#### THE PROBLEM
After locating the line containing "armchair: (421, 289) -> (273, 72), turned 90", restate that line and each one after it exactly, through the last line of the material.

#### PROVIDED RECORDS

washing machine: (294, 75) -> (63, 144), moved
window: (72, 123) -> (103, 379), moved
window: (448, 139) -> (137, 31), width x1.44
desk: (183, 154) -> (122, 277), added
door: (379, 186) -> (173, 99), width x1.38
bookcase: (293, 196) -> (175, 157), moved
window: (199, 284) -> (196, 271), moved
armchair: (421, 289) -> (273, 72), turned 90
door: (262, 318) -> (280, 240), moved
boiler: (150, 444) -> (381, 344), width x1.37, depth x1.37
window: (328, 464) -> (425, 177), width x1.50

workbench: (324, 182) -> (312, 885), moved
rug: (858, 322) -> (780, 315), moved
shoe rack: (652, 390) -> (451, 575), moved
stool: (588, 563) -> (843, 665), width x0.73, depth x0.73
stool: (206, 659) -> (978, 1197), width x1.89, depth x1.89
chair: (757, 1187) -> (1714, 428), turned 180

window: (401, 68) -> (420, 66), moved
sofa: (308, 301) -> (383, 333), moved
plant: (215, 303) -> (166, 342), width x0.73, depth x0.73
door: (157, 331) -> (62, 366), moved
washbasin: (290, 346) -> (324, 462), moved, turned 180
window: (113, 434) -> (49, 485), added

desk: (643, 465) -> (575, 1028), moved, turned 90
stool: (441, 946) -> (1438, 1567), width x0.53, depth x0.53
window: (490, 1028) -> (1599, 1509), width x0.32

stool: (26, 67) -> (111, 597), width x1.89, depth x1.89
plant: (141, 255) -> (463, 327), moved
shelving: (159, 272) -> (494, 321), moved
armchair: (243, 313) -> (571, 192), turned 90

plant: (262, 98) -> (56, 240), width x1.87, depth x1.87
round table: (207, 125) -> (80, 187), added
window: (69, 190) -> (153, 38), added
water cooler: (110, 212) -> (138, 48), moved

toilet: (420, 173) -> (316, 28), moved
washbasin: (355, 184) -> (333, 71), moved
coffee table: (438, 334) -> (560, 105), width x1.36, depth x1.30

#### OUTPUT OF THE EXERCISE
armchair: (421, 289) -> (273, 72), turned 90
door: (262, 318) -> (280, 240), moved
boiler: (150, 444) -> (381, 344), width x1.37, depth x1.37
window: (328, 464) -> (425, 177), width x1.50

workbench: (324, 182) -> (312, 885), moved
rug: (858, 322) -> (780, 315), moved
shoe rack: (652, 390) -> (451, 575), moved
stool: (588, 563) -> (843, 665), width x0.73, depth x0.73
stool: (206, 659) -> (978, 1197), width x1.89, depth x1.89
chair: (757, 1187) -> (1714, 428), turned 180

window: (401, 68) -> (420, 66), moved
sofa: (308, 301) -> (383, 333), moved
plant: (215, 303) -> (166, 342), width x0.73, depth x0.73
door: (157, 331) -> (62, 366), moved
washbasin: (290, 346) -> (324, 462), moved, turned 180
window: (113, 434) -> (49, 485), added

desk: (643, 465) -> (575, 1028), moved, turned 90
stool: (441, 946) -> (1438, 1567), width x0.53, depth x0.53
window: (490, 1028) -> (1599, 1509), width x0.32

stool: (26, 67) -> (111, 597), width x1.89, depth x1.89
plant: (141, 255) -> (463, 327), moved
shelving: (159, 272) -> (494, 321), moved
armchair: (243, 313) -> (571, 192), turned 90

plant: (262, 98) -> (56, 240), width x1.87, depth x1.87
round table: (207, 125) -> (80, 187), added
window: (69, 190) -> (153, 38), added
water cooler: (110, 212) -> (138, 48), moved

toilet: (420, 173) -> (316, 28), moved
washbasin: (355, 184) -> (333, 71), moved
coffee table: (438, 334) -> (560, 105), width x1.36, depth x1.30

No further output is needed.